[WHAT THE TASK REQUIRES] Below are the records; extract from them the line containing "none -> orange 1x1 tile [885,120,919,154]" to the line containing "none -> green 1x1 brick [1136,120,1170,154]", both lines included, exactly and with no pictures.

START TASK MATERIAL

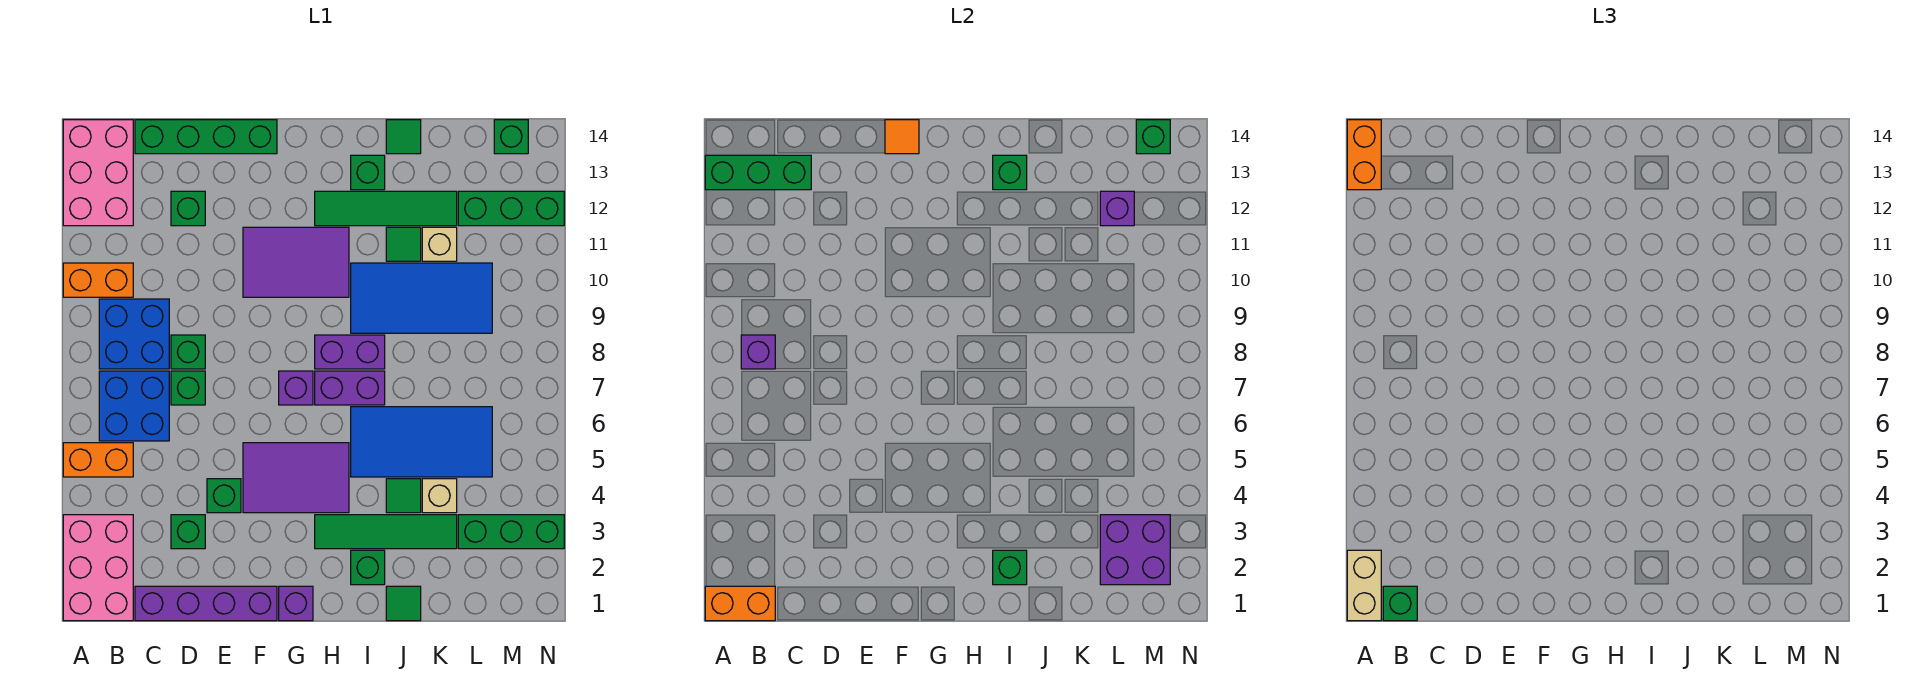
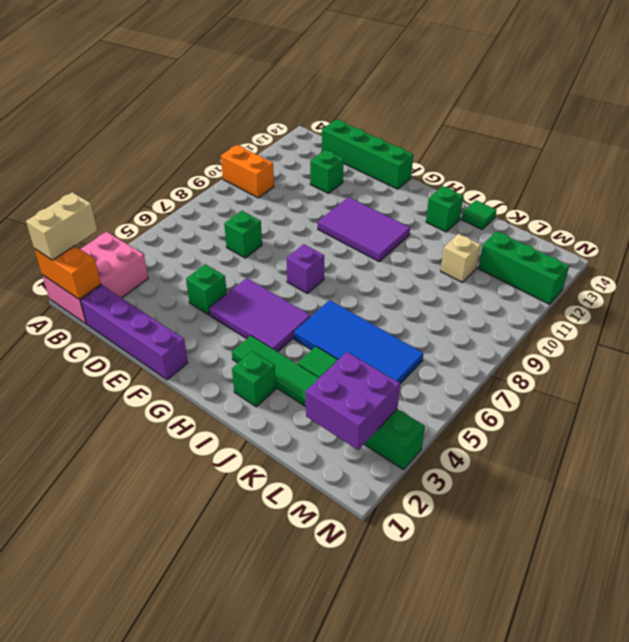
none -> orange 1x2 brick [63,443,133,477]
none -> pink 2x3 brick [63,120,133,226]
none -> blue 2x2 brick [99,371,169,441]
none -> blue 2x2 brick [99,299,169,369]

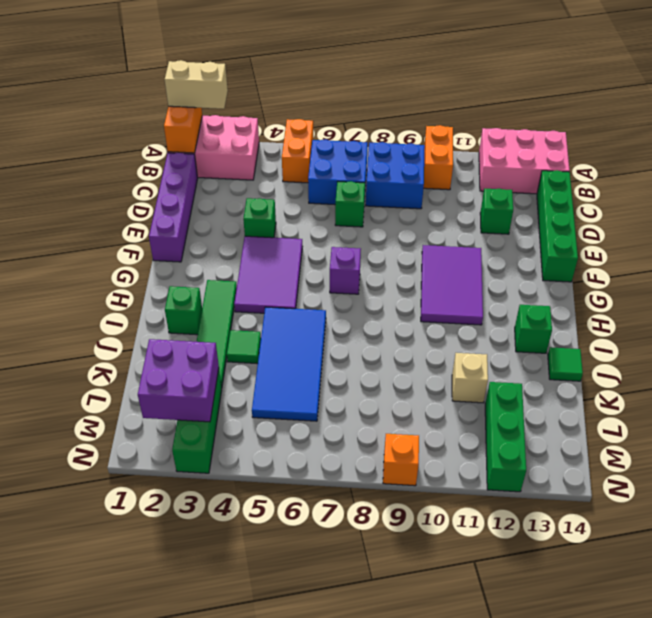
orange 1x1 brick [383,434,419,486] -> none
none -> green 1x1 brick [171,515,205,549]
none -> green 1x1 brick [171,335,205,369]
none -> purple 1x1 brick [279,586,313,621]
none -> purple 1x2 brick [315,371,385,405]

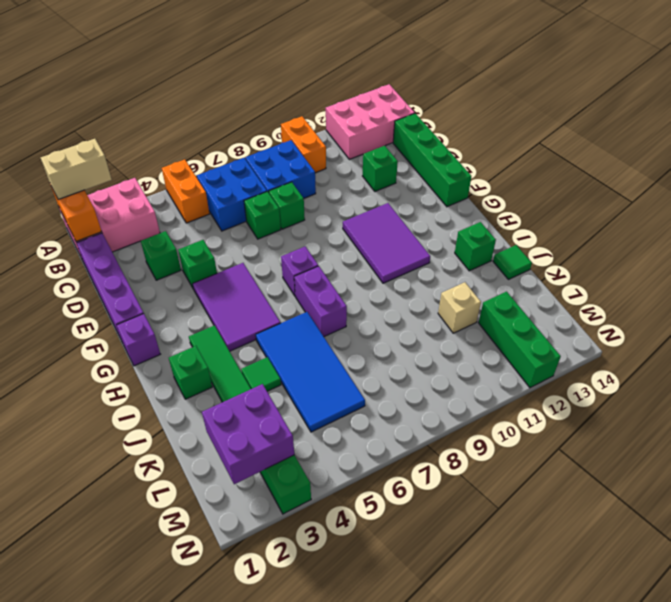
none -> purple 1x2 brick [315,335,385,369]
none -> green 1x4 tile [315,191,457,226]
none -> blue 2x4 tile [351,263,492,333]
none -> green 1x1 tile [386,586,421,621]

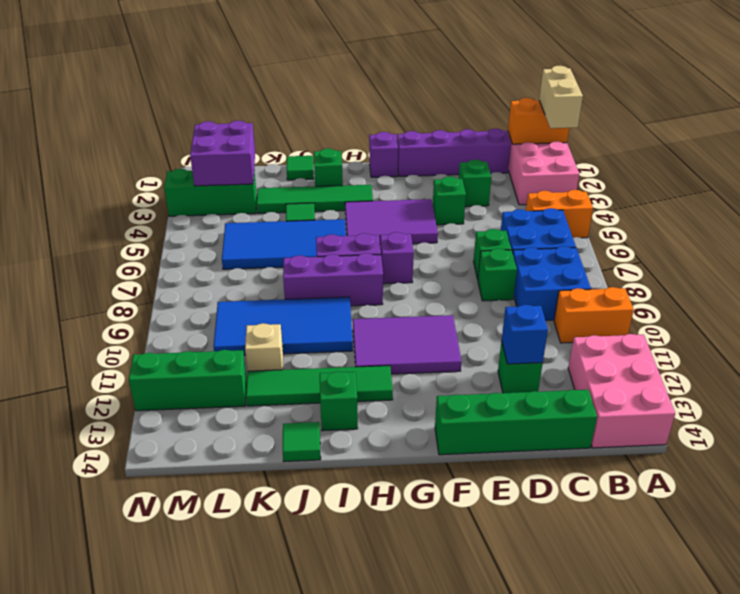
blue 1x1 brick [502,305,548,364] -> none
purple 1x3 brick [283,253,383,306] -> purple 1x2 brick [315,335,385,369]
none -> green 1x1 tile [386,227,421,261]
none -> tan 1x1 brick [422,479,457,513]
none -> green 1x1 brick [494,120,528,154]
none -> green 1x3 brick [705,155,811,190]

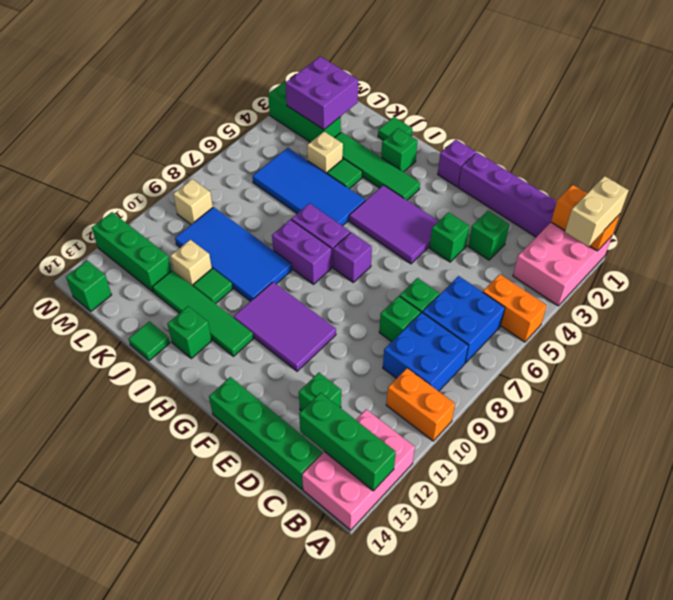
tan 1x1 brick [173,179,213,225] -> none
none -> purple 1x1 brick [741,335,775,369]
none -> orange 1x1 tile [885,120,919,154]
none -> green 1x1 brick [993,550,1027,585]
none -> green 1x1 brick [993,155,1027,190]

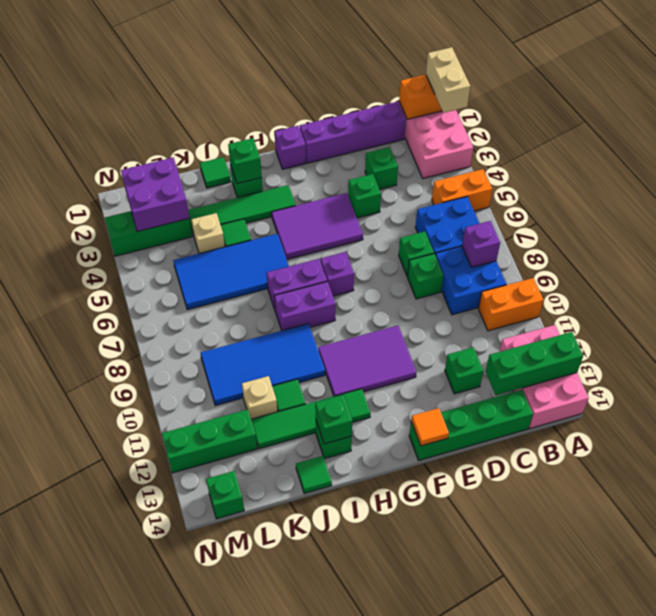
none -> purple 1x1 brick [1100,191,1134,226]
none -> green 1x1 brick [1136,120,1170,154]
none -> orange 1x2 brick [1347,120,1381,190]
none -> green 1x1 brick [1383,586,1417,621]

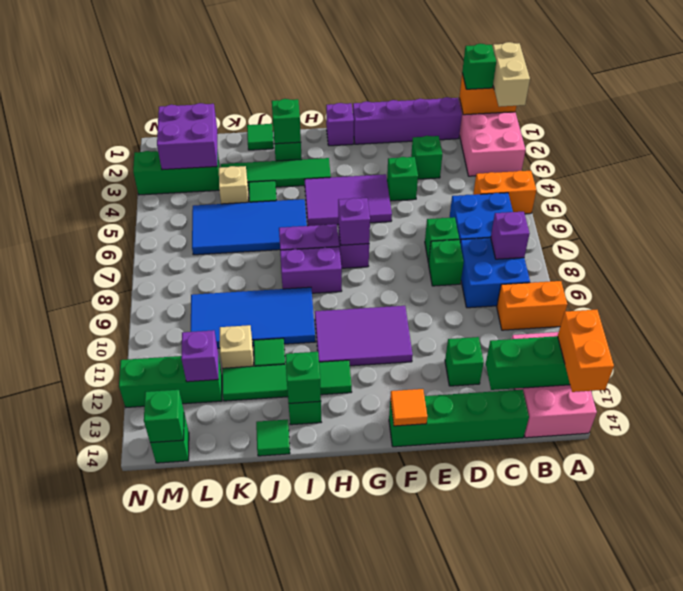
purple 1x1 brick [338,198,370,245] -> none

END TASK MATERIAL

[FINAL ANSWER]
none -> orange 1x1 tile [885,120,919,154]
none -> green 1x1 brick [993,550,1027,585]
none -> green 1x1 brick [993,155,1027,190]

none -> purple 1x1 brick [1100,191,1134,226]
none -> green 1x1 brick [1136,120,1170,154]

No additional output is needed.